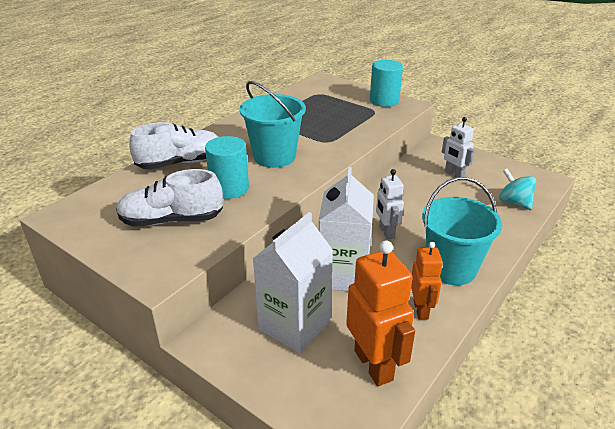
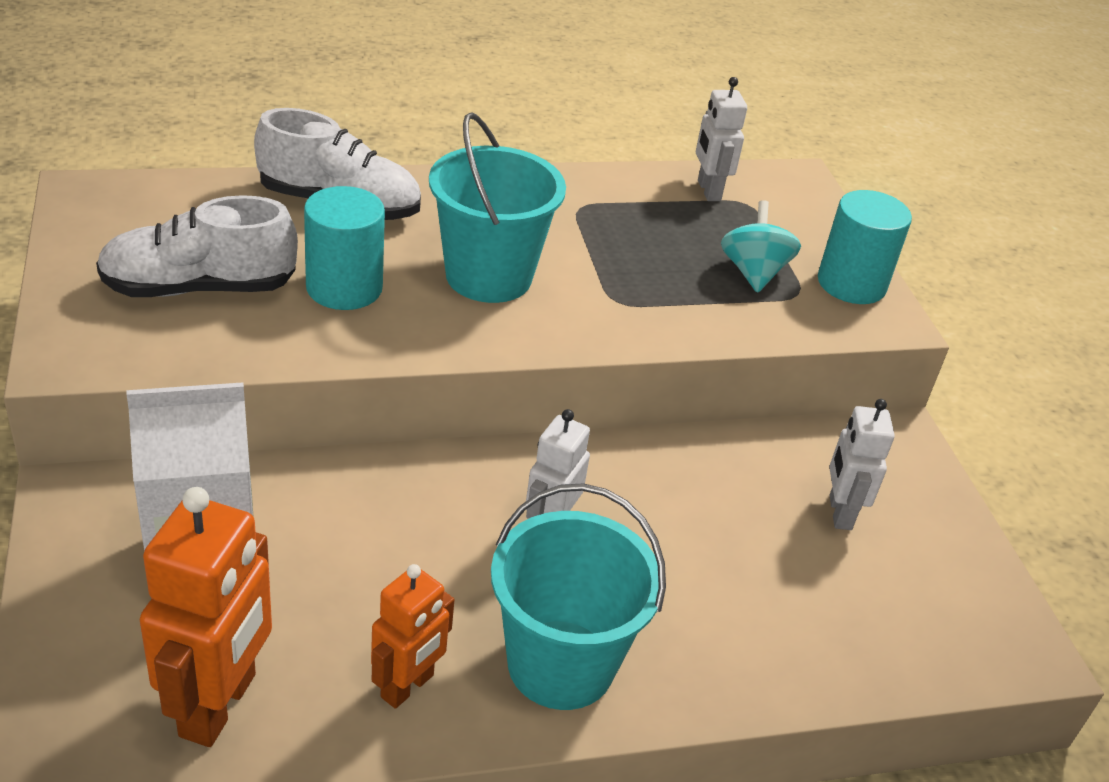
camera: 35 degrees right, 5 degrees up
(172, 220) = (199, 288): white shoe -> white shoe turned 45 degrees counterclockwise
(301, 96) = (708, 191): none -> white robot
(343, 275) = (377, 545): white carton -> none
(514, 202) = (875, 643): turquoise spinning top -> turquoise spinning top (753, 272)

==*==

What is needed - Please show every line of the entries above that contains the word "degrees".

Completed exercise -
camera: 35 degrees right, 5 degrees up
(172, 220) = (199, 288): white shoe -> white shoe turned 45 degrees counterclockwise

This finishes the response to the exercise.